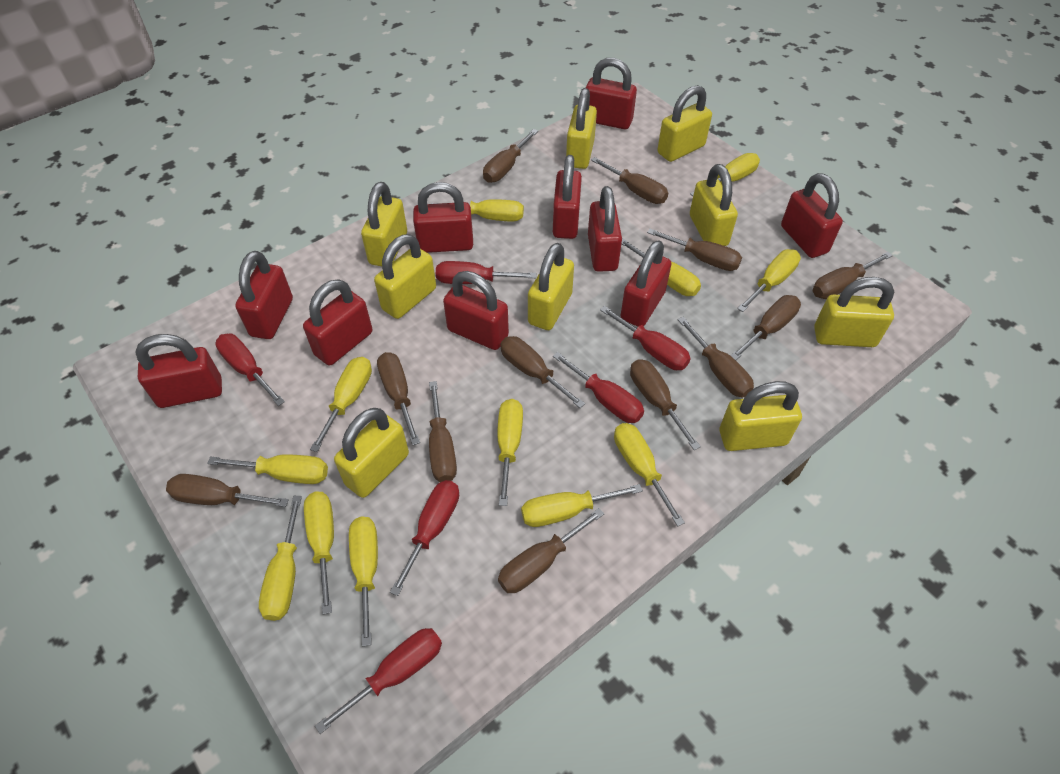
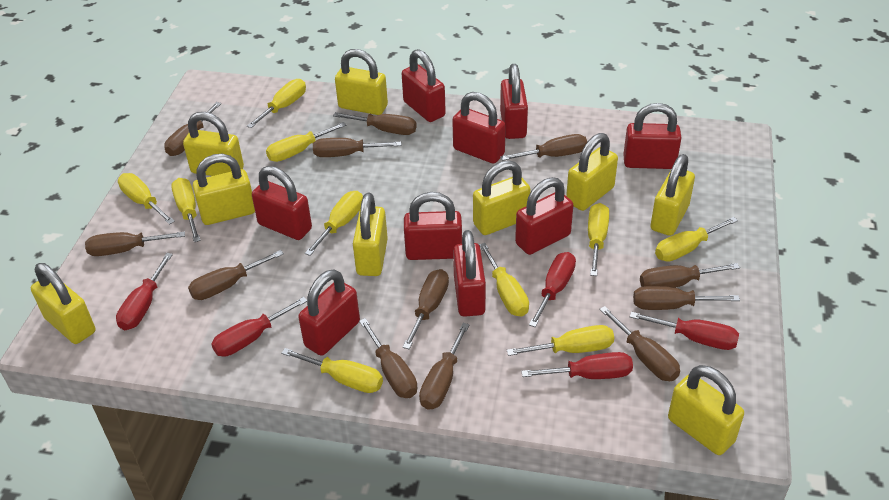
red padlock: 10 -> 9
red screwdriver: 6 -> 5
yellow screwdriver: 12 -> 10

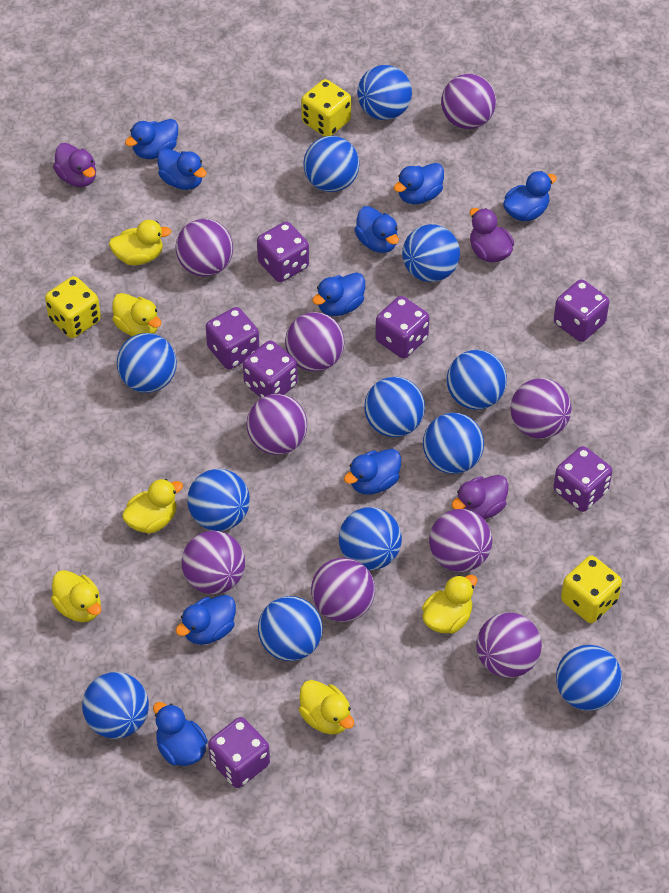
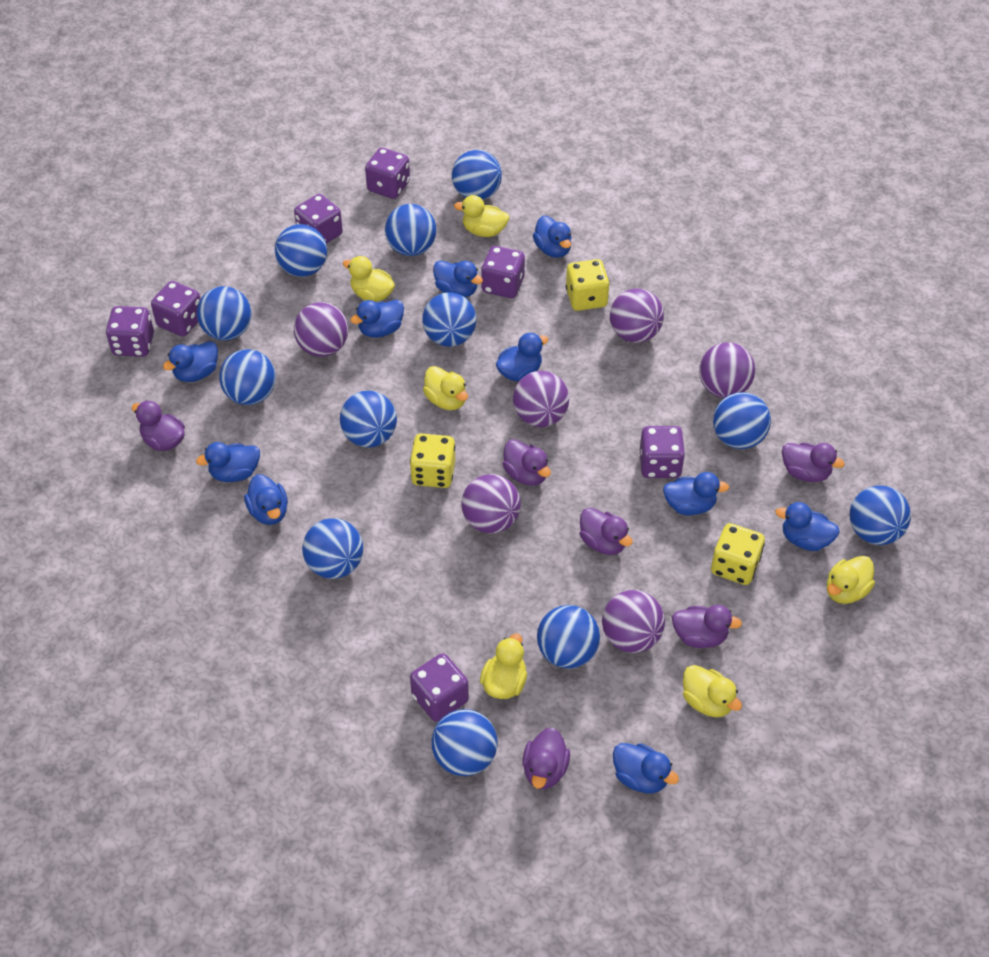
blue duck: 9 -> 10
purple ball: 9 -> 6
purple duck: 3 -> 6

• _YOUR GOAL_:
Please find out how many lines of the material contain the string "screwdriver" and answer with the count alone.

• _EXERCISE ANSWER_:
2